*INPUT MATERIAL*
__________________________________________________
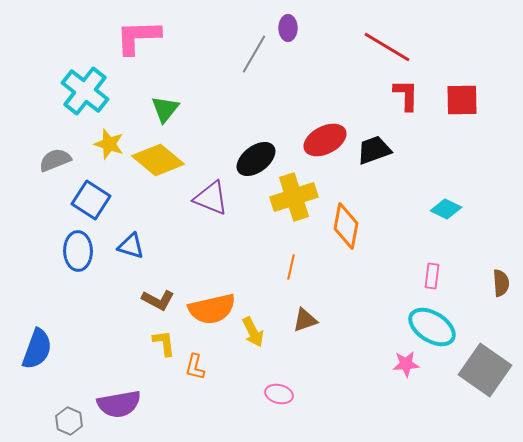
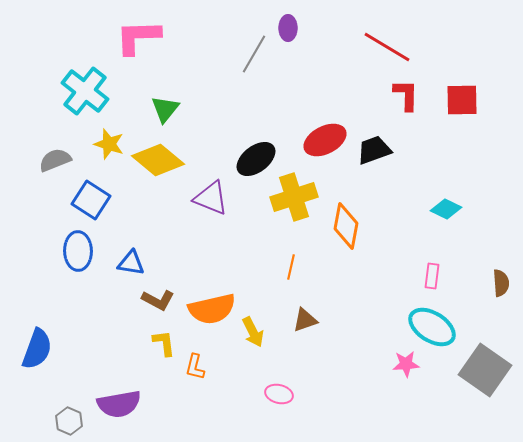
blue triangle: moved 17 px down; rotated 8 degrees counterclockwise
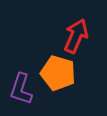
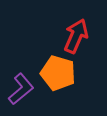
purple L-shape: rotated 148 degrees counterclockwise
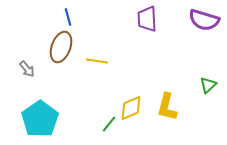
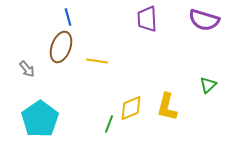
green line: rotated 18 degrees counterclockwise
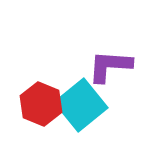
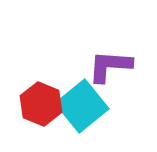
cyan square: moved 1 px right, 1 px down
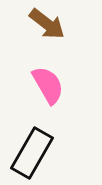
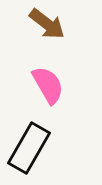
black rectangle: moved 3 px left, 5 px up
__________________________________________________
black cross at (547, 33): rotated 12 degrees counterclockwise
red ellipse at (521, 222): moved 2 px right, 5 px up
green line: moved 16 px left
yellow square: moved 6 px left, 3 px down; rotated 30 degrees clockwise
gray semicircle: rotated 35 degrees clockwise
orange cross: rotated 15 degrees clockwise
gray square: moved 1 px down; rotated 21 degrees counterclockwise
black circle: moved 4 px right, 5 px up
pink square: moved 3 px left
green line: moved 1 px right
__________________________________________________
*WHAT YOU HAVE TO DO*
What this exercise asks for is every line of the data above with the word "counterclockwise".

*ANSWER FOR THIS EXERCISE*
blue triangle: moved 17 px down; rotated 8 degrees counterclockwise
purple L-shape: rotated 148 degrees counterclockwise
green line: rotated 18 degrees counterclockwise
black cross at (547, 33): rotated 12 degrees counterclockwise
gray square: moved 1 px down; rotated 21 degrees counterclockwise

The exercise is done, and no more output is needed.